Structured diff data
____________________

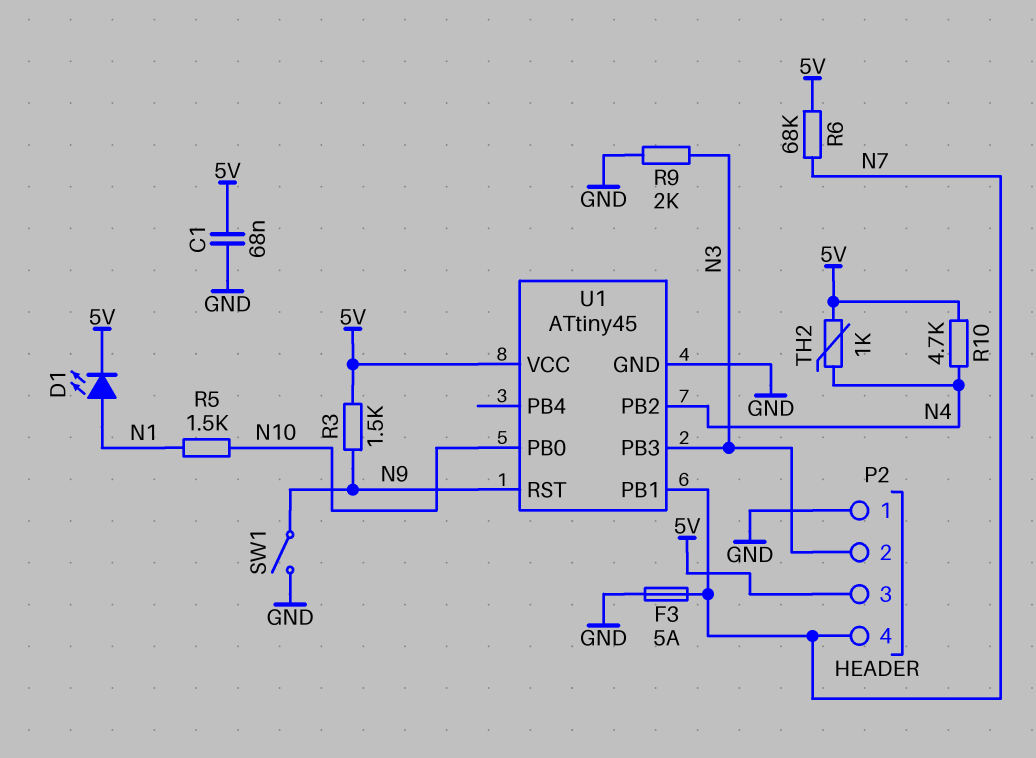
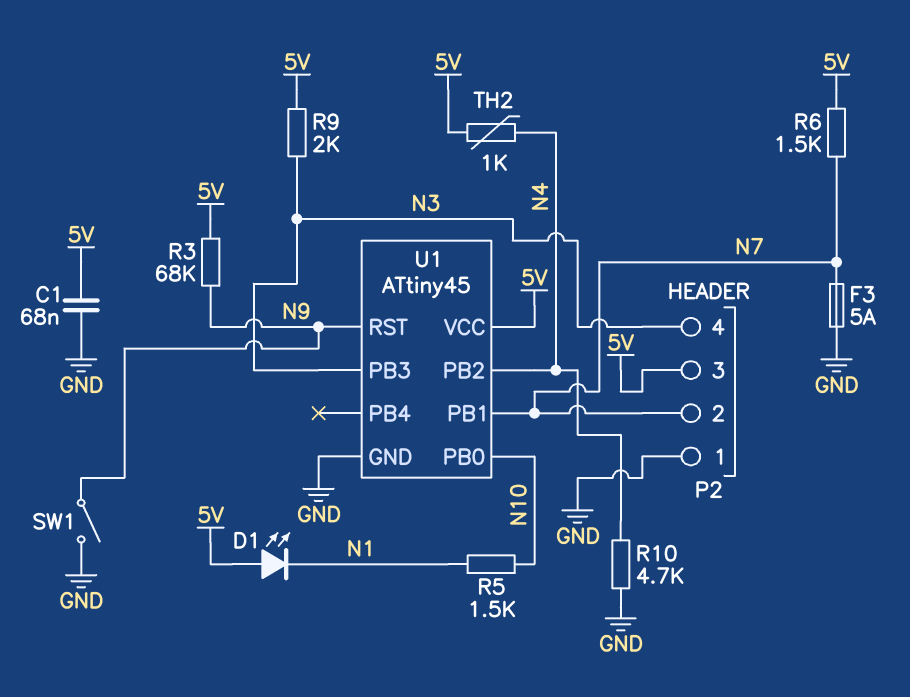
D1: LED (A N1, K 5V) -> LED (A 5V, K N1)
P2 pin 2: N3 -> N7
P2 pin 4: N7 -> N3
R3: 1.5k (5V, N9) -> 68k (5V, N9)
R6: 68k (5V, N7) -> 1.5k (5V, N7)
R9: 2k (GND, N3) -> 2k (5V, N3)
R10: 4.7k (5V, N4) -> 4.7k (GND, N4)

____________________

> Brief
The reply should repeat the data in full, exactly as given, and contain no pictures.

> Task solution
D1: LED (A N1, K 5V) -> LED (A 5V, K N1)
P2 pin 2: N3 -> N7
P2 pin 4: N7 -> N3
R3: 1.5k (5V, N9) -> 68k (5V, N9)
R6: 68k (5V, N7) -> 1.5k (5V, N7)
R9: 2k (GND, N3) -> 2k (5V, N3)
R10: 4.7k (5V, N4) -> 4.7k (GND, N4)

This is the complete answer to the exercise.